_Problem description_
Would you retype the lines from the one that holds "red pear: 1 -> 4" to the final line of the entries below, both ends included and exactly as written, but without pictures?

Items listed in a dataset:

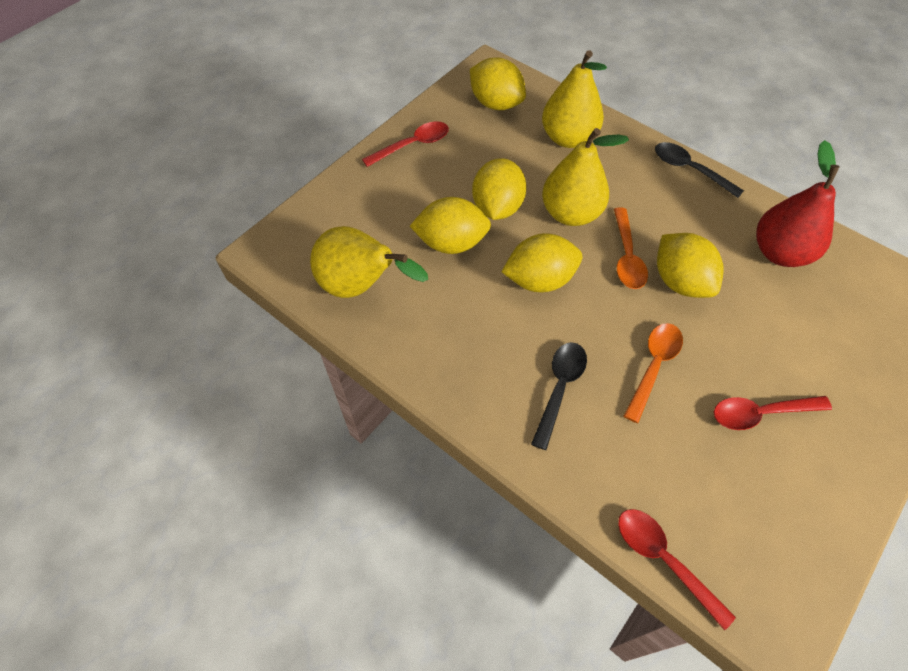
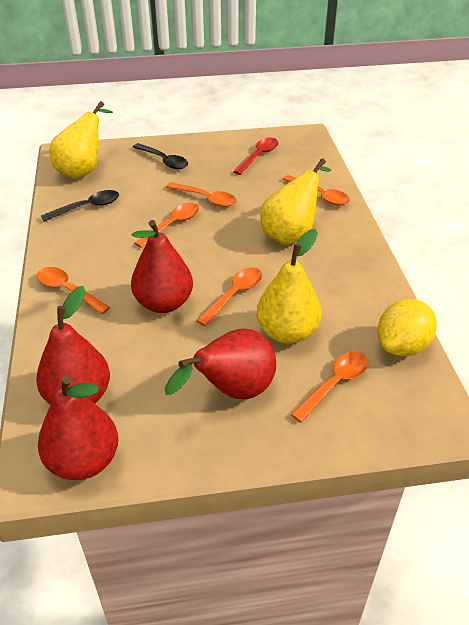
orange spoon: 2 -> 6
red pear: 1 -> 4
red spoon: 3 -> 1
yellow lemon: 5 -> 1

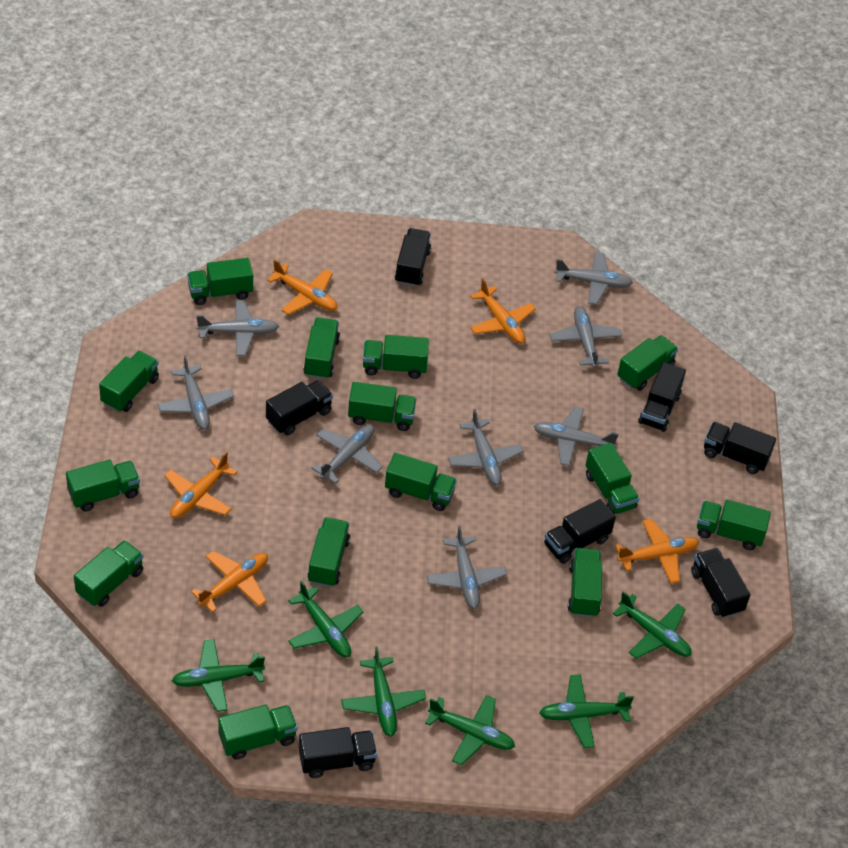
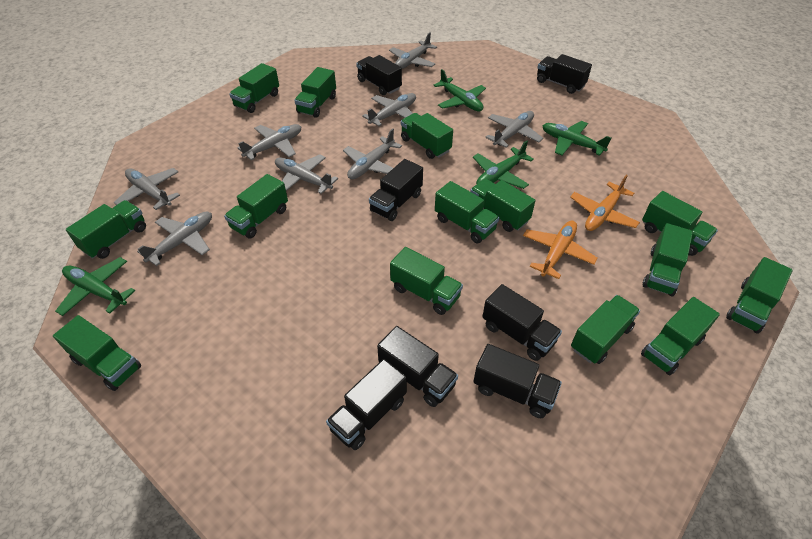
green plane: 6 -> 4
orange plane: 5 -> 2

_Result of the task_
red pear: 1 -> 4
red spoon: 3 -> 1
yellow lemon: 5 -> 1

green plane: 6 -> 4
orange plane: 5 -> 2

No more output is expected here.